▶ [Task directions] Check every line below for the word "none" and copy the ones that have it.

(Object position data)

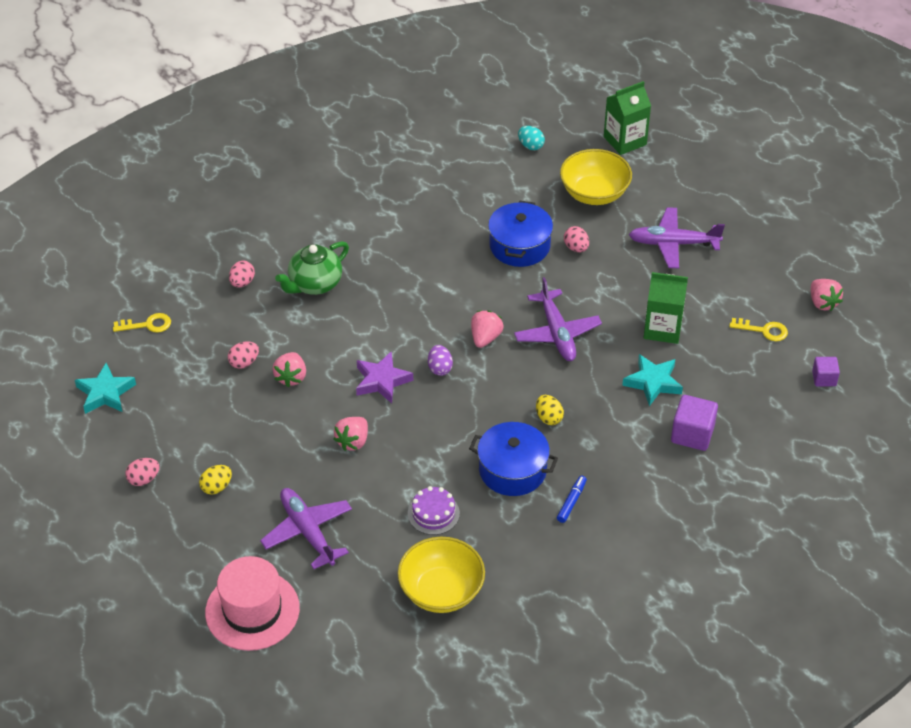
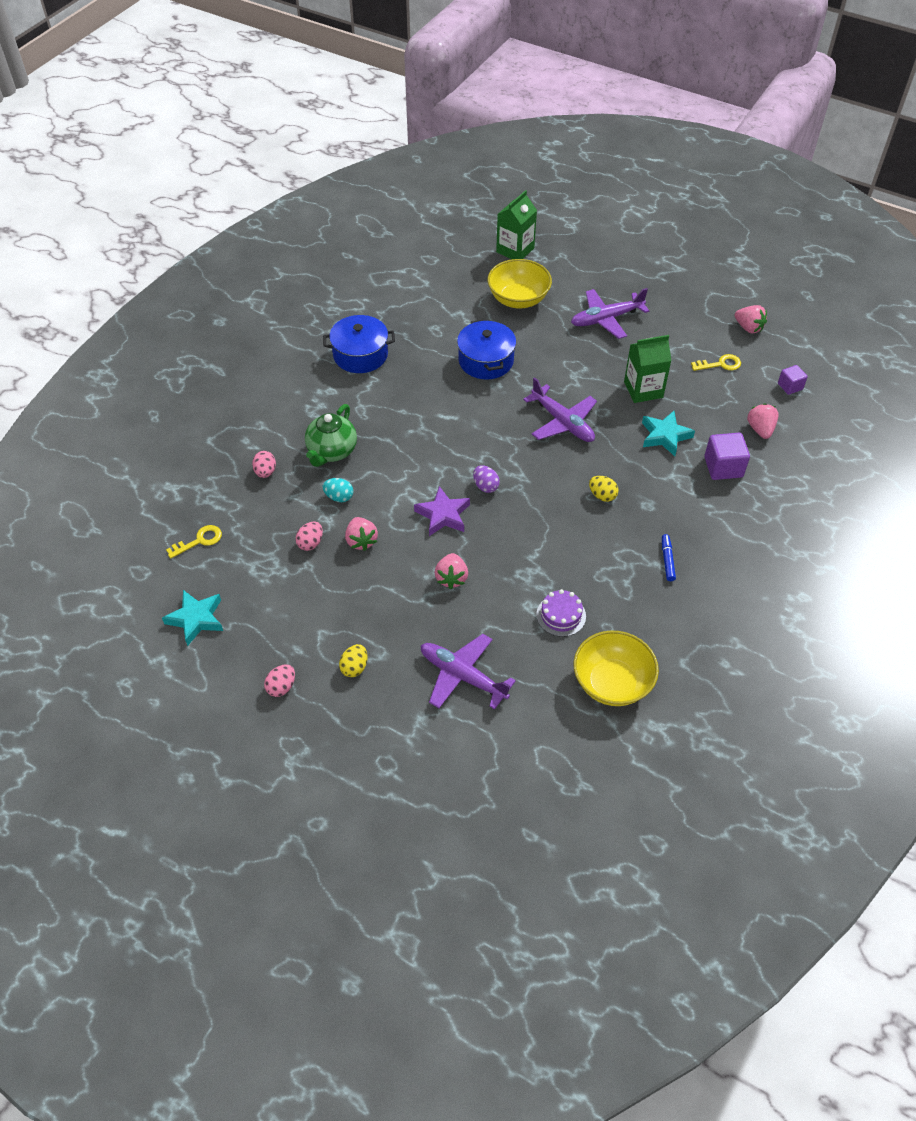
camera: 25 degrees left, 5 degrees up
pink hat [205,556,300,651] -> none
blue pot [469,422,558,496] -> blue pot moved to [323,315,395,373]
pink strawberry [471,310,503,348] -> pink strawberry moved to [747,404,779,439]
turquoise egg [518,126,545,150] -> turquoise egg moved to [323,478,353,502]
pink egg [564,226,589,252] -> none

...

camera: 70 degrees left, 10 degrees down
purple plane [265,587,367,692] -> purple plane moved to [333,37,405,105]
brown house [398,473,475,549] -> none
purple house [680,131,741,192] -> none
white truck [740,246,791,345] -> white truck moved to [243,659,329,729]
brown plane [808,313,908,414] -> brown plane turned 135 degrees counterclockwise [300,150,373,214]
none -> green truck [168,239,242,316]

▶ [Reply to the exercise]
pink hat [205,556,300,651] -> none
pink egg [564,226,589,252] -> none
brown house [398,473,475,549] -> none
purple house [680,131,741,192] -> none
none -> green truck [168,239,242,316]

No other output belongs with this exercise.